### [RECORDED DATA]

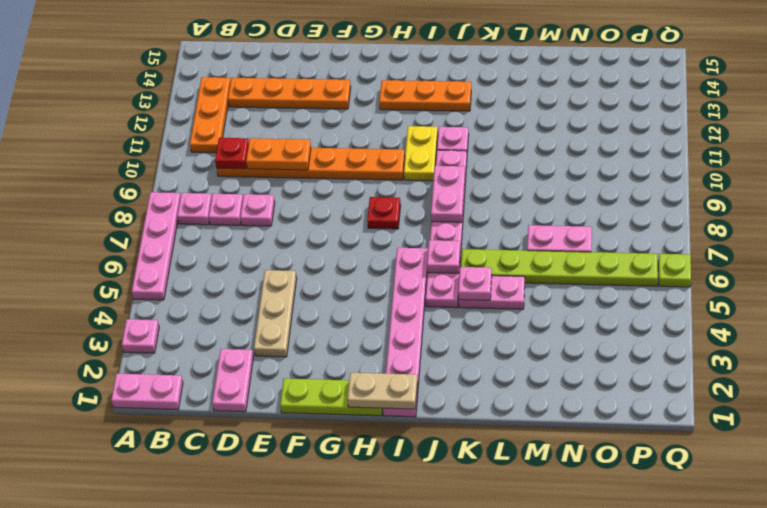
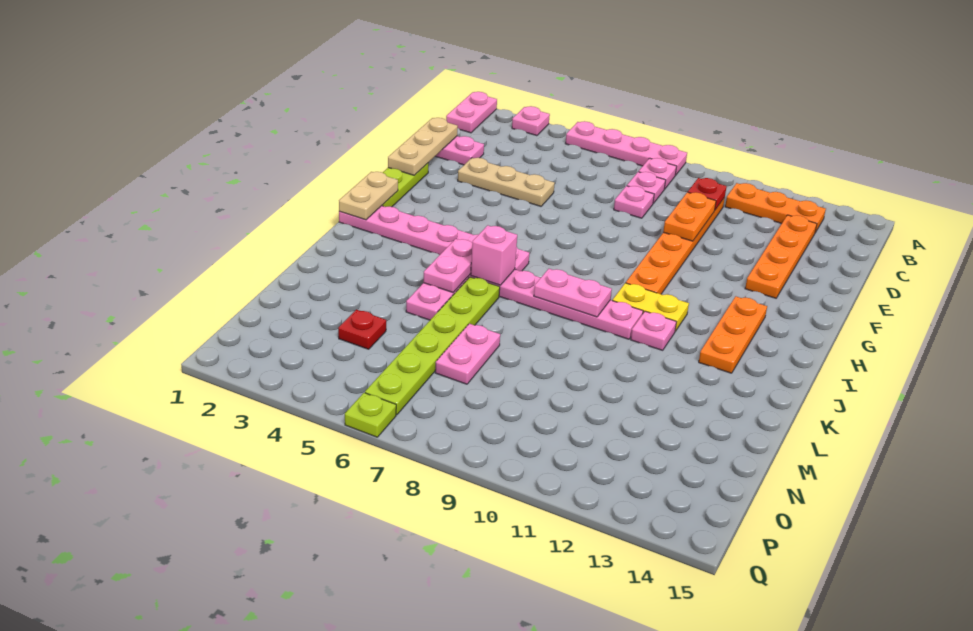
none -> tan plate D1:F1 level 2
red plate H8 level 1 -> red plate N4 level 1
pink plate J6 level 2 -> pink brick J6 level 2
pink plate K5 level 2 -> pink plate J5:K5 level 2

### [EXERCISE DETAILS]
Repeat the lines from the one containing "pink plate J6" through the end of the listing, exactly and without any other lines; both ends are included.

### [SOLUTION]
pink plate J6 level 2 -> pink brick J6 level 2
pink plate K5 level 2 -> pink plate J5:K5 level 2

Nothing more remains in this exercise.